_DATA TO PROCESS_
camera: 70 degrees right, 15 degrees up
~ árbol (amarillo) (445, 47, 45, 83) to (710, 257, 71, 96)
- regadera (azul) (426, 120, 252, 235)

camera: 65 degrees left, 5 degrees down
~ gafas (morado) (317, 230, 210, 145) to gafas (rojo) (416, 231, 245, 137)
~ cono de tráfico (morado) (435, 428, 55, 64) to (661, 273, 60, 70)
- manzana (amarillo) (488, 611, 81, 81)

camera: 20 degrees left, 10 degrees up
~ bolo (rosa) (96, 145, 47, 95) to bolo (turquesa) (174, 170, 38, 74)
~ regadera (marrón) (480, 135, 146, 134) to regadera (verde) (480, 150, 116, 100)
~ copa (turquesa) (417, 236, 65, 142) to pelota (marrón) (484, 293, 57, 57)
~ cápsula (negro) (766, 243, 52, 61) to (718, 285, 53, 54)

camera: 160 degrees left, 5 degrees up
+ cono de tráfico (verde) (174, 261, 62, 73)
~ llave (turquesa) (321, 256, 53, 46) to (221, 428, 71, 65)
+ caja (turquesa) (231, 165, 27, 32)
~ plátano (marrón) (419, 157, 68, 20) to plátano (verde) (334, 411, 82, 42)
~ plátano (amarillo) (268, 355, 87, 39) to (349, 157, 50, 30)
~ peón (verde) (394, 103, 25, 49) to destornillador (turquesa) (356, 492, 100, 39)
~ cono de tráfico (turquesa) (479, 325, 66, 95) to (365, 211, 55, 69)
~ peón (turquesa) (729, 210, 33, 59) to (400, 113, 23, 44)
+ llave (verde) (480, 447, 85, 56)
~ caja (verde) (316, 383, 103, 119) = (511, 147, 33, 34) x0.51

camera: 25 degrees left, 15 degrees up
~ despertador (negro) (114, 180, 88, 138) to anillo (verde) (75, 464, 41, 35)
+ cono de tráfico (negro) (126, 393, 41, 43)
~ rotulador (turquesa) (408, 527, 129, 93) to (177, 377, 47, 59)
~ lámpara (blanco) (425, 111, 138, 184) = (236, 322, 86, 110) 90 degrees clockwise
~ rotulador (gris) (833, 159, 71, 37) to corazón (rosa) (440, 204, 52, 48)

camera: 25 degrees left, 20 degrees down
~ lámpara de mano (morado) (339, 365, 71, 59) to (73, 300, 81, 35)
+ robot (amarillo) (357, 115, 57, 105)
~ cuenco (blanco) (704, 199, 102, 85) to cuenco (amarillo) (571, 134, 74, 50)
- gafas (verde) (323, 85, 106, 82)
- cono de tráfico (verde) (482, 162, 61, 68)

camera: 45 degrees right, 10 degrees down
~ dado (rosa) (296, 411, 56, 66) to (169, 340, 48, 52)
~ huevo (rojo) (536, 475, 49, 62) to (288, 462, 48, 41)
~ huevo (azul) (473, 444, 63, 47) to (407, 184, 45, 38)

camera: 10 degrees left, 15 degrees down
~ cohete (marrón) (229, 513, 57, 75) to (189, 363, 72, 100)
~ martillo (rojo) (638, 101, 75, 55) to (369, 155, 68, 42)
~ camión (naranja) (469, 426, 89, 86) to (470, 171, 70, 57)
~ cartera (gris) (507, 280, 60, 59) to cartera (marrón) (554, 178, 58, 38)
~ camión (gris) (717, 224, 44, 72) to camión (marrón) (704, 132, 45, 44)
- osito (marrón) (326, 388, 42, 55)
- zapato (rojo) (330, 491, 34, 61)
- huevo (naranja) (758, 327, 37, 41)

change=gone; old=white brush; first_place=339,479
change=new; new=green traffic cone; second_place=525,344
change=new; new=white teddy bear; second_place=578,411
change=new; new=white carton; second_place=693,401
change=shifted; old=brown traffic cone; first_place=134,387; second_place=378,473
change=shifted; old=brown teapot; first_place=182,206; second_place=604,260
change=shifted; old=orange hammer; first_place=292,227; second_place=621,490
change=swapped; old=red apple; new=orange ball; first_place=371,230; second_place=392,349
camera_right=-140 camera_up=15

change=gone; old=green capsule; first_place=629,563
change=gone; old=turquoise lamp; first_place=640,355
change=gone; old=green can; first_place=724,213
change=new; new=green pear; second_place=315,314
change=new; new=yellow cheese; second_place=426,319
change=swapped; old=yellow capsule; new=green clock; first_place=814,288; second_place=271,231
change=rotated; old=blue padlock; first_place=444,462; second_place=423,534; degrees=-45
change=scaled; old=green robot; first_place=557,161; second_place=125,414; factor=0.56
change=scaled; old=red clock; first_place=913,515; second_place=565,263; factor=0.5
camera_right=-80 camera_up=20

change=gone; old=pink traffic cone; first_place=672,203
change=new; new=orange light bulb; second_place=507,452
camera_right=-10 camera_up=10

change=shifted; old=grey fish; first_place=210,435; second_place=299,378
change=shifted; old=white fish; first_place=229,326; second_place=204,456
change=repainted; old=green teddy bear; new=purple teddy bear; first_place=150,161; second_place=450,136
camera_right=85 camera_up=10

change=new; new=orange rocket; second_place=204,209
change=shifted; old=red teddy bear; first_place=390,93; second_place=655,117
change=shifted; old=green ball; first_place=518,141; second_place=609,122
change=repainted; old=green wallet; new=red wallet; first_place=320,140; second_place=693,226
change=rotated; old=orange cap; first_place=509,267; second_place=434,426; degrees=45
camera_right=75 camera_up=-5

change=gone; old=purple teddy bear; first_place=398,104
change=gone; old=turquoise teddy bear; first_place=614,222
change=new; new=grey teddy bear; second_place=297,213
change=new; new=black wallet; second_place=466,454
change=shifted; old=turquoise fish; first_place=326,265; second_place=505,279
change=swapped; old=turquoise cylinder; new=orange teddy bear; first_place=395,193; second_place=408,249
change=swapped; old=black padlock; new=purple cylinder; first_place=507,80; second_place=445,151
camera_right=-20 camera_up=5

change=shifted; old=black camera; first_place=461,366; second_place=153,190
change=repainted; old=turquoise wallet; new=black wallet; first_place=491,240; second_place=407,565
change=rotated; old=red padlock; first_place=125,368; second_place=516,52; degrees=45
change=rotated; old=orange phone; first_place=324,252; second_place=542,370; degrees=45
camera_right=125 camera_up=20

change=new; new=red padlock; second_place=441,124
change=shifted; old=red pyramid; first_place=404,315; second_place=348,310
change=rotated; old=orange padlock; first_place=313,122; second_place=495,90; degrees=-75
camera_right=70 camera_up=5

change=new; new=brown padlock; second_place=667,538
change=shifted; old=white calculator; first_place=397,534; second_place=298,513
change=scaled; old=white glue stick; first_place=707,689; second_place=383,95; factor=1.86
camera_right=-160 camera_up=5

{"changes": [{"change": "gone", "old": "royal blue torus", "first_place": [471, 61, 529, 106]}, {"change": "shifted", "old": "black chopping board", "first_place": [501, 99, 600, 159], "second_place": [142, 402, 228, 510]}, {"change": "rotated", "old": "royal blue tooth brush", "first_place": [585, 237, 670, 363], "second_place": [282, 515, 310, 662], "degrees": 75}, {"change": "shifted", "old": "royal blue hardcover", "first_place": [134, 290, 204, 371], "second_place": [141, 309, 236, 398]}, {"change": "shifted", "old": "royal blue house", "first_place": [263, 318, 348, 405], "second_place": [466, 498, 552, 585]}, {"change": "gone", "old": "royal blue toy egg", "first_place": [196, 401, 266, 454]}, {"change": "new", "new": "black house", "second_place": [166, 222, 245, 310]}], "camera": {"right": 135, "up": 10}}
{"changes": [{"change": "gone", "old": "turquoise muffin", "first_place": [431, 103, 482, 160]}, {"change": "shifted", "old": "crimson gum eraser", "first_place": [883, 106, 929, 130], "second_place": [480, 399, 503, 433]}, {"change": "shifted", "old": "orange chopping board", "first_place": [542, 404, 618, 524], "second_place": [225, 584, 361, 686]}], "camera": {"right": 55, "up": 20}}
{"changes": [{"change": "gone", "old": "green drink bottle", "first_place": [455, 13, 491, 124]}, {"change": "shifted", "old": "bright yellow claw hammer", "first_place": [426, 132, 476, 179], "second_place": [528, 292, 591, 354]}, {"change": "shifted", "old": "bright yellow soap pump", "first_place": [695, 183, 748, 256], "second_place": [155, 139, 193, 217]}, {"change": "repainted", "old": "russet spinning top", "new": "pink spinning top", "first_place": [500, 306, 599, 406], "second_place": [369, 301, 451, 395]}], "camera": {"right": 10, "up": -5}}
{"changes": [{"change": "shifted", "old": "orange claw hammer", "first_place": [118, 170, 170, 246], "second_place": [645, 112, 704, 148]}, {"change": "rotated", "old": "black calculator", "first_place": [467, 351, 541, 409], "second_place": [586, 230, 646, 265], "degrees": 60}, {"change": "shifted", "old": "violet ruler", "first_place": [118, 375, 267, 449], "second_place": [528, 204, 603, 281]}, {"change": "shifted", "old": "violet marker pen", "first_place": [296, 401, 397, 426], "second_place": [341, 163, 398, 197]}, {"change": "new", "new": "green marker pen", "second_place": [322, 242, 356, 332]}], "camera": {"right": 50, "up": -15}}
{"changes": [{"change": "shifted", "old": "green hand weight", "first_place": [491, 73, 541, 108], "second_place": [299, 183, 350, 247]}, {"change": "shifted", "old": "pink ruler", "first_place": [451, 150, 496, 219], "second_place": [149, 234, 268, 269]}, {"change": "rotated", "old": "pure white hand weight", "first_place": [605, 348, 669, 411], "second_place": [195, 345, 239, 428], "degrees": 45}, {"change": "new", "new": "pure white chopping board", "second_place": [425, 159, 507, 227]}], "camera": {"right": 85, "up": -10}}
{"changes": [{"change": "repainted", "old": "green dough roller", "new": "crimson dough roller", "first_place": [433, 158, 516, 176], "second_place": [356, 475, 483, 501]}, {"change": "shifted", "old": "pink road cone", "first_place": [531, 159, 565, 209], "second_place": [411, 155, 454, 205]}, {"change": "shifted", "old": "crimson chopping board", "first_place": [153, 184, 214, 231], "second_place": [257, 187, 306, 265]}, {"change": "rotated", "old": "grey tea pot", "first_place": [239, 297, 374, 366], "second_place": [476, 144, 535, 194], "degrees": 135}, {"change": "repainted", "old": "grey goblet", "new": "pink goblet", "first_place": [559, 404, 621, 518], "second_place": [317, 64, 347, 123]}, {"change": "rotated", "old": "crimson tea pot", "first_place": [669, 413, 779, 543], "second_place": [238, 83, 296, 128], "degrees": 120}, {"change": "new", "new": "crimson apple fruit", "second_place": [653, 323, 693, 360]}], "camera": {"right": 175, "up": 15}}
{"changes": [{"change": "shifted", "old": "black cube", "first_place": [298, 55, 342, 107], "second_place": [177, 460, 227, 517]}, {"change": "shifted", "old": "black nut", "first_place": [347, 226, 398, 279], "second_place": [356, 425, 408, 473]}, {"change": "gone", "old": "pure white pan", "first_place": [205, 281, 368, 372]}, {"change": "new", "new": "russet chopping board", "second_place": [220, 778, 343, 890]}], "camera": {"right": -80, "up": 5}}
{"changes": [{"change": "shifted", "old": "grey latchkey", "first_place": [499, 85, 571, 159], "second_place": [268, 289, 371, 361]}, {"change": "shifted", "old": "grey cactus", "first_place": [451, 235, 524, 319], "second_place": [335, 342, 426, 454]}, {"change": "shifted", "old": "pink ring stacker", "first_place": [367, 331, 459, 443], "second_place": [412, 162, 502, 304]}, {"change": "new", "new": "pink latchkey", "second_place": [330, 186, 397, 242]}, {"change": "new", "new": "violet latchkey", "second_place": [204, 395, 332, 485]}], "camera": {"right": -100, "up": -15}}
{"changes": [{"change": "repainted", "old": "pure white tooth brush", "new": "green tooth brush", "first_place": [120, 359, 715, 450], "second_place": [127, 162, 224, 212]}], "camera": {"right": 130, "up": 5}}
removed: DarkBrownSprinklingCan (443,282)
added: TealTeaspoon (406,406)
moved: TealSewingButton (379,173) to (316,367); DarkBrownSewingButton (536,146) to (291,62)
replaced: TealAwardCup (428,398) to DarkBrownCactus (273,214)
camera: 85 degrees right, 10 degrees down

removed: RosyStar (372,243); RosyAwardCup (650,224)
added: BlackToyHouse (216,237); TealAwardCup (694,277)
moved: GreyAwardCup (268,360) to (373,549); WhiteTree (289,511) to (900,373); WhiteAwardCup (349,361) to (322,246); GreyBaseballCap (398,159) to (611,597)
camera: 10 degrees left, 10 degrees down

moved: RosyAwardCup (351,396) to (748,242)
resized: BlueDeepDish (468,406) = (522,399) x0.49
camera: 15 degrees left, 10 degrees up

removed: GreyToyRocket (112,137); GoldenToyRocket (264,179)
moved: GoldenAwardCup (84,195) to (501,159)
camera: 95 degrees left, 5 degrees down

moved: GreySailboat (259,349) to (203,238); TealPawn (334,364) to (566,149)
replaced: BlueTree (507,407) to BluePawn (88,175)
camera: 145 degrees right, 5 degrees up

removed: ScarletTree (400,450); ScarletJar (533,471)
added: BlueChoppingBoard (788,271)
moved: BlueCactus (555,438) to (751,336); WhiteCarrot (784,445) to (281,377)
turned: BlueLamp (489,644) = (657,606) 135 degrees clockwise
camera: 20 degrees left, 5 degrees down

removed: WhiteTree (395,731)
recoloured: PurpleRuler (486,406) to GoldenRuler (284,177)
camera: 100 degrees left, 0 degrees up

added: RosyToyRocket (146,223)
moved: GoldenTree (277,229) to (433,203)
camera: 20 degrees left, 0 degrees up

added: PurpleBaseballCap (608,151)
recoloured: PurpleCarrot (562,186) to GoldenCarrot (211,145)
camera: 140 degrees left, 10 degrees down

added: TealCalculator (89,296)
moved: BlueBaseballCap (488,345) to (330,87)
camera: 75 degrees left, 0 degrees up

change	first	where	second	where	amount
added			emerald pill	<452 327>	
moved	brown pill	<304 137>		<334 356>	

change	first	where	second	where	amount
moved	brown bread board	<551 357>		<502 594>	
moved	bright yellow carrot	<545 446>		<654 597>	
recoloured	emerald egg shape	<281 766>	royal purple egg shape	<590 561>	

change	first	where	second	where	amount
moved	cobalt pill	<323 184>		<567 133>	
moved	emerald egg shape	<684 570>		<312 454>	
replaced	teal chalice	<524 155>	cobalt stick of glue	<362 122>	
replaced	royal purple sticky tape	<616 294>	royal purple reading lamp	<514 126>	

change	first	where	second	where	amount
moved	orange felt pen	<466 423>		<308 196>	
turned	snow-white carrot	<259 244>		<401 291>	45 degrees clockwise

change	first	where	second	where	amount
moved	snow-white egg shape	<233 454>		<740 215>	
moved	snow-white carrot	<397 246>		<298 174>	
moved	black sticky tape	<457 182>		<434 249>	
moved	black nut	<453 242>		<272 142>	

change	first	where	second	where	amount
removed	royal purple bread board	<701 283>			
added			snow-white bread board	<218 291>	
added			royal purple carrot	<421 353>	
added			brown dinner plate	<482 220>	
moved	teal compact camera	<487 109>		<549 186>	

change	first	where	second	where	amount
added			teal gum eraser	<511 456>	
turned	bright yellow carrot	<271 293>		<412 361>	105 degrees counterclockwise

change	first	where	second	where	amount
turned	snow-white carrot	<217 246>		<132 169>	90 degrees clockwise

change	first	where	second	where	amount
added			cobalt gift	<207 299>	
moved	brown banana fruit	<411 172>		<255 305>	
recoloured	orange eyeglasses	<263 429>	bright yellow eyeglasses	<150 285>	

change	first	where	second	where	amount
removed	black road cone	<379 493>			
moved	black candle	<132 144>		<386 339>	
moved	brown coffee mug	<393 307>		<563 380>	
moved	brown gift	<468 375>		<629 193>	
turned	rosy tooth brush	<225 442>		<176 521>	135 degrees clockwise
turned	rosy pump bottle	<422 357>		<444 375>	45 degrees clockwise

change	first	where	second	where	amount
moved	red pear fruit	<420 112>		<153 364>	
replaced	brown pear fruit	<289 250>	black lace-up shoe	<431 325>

_WORK TO COMPLETE_
Set down exactly the lines that begin the records and continue through the line bearing "257, 71, 96)"; include both ends.

_ANSWER_
camera: 70 degrees right, 15 degrees up
~ árbol (amarillo) (445, 47, 45, 83) to (710, 257, 71, 96)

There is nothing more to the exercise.